• MATERIAL FOR THIS TASK:
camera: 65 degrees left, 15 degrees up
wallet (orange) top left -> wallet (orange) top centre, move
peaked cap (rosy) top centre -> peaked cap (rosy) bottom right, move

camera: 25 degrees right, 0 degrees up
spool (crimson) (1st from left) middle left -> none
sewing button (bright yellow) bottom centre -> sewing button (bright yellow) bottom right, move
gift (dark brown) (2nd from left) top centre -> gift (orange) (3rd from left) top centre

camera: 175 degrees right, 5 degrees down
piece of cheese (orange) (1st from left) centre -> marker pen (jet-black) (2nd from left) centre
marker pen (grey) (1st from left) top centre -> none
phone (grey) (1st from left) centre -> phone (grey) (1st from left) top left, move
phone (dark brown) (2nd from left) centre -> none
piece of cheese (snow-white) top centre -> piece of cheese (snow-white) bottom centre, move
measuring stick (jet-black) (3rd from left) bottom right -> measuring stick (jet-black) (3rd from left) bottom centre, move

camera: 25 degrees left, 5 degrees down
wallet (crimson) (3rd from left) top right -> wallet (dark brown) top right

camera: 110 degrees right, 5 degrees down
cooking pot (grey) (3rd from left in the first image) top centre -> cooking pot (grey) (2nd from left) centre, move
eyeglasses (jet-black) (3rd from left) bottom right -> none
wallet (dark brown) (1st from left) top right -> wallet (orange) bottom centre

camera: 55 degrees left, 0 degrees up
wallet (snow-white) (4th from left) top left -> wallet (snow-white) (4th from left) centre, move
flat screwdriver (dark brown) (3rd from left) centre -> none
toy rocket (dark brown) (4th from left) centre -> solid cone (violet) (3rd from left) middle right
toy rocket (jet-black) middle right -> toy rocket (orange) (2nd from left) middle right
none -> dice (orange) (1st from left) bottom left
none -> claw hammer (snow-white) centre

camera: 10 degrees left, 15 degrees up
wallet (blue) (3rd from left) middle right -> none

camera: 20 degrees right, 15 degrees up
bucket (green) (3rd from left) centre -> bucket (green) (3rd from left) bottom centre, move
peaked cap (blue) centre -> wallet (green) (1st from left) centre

• WHAT TO DO: What do the records say? Quote them all exactly.

• WRITTEN RESPONSE:
camera: 65 degrees left, 15 degrees up
wallet (orange) top left -> wallet (orange) top centre, move
peaked cap (rosy) top centre -> peaked cap (rosy) bottom right, move

camera: 25 degrees right, 0 degrees up
spool (crimson) (1st from left) middle left -> none
sewing button (bright yellow) bottom centre -> sewing button (bright yellow) bottom right, move
gift (dark brown) (2nd from left) top centre -> gift (orange) (3rd from left) top centre

camera: 175 degrees right, 5 degrees down
piece of cheese (orange) (1st from left) centre -> marker pen (jet-black) (2nd from left) centre
marker pen (grey) (1st from left) top centre -> none
phone (grey) (1st from left) centre -> phone (grey) (1st from left) top left, move
phone (dark brown) (2nd from left) centre -> none
piece of cheese (snow-white) top centre -> piece of cheese (snow-white) bottom centre, move
measuring stick (jet-black) (3rd from left) bottom right -> measuring stick (jet-black) (3rd from left) bottom centre, move

camera: 25 degrees left, 5 degrees down
wallet (crimson) (3rd from left) top right -> wallet (dark brown) top right

camera: 110 degrees right, 5 degrees down
cooking pot (grey) (3rd from left in the first image) top centre -> cooking pot (grey) (2nd from left) centre, move
eyeglasses (jet-black) (3rd from left) bottom right -> none
wallet (dark brown) (1st from left) top right -> wallet (orange) bottom centre

camera: 55 degrees left, 0 degrees up
wallet (snow-white) (4th from left) top left -> wallet (snow-white) (4th from left) centre, move
flat screwdriver (dark brown) (3rd from left) centre -> none
toy rocket (dark brown) (4th from left) centre -> solid cone (violet) (3rd from left) middle right
toy rocket (jet-black) middle right -> toy rocket (orange) (2nd from left) middle right
none -> dice (orange) (1st from left) bottom left
none -> claw hammer (snow-white) centre

camera: 10 degrees left, 15 degrees up
wallet (blue) (3rd from left) middle right -> none

camera: 20 degrees right, 15 degrees up
bucket (green) (3rd from left) centre -> bucket (green) (3rd from left) bottom centre, move
peaked cap (blue) centre -> wallet (green) (1st from left) centre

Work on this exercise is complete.